PROBLEM REQUIREMENTS -> Write out the lines of the records from the one containing "black wallet: 3 -> 1" to the very last, keeping each exactly as it is.

Stored items ->
--------------------------------------------------
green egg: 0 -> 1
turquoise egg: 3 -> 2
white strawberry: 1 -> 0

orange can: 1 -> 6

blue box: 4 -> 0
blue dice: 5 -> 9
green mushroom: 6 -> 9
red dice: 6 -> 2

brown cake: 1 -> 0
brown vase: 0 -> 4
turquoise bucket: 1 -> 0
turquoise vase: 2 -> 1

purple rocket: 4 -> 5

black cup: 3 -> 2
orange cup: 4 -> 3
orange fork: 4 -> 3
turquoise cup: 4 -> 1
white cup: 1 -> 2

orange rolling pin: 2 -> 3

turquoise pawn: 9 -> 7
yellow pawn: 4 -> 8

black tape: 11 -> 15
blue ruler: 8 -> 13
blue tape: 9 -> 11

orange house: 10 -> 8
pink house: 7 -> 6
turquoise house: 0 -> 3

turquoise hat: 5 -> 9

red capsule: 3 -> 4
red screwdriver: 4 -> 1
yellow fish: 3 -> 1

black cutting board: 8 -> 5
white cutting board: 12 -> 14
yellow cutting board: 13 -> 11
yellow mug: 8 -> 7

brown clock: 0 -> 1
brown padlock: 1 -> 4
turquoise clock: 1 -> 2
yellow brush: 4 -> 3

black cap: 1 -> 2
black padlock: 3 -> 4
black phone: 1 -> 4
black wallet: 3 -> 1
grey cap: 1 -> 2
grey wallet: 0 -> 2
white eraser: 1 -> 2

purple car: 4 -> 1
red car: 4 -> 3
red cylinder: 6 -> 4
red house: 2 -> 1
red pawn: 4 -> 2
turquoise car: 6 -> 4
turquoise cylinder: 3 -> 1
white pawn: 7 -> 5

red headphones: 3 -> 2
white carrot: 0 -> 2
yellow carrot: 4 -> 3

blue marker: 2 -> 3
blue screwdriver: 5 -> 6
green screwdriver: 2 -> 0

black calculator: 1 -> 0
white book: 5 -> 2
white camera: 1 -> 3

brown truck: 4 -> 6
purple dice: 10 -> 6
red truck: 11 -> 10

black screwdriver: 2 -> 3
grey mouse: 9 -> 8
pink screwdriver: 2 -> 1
--------------------------------------------------
SOLUTION FOR THIS TASK ->
black wallet: 3 -> 1
grey cap: 1 -> 2
grey wallet: 0 -> 2
white eraser: 1 -> 2

purple car: 4 -> 1
red car: 4 -> 3
red cylinder: 6 -> 4
red house: 2 -> 1
red pawn: 4 -> 2
turquoise car: 6 -> 4
turquoise cylinder: 3 -> 1
white pawn: 7 -> 5

red headphones: 3 -> 2
white carrot: 0 -> 2
yellow carrot: 4 -> 3

blue marker: 2 -> 3
blue screwdriver: 5 -> 6
green screwdriver: 2 -> 0

black calculator: 1 -> 0
white book: 5 -> 2
white camera: 1 -> 3

brown truck: 4 -> 6
purple dice: 10 -> 6
red truck: 11 -> 10

black screwdriver: 2 -> 3
grey mouse: 9 -> 8
pink screwdriver: 2 -> 1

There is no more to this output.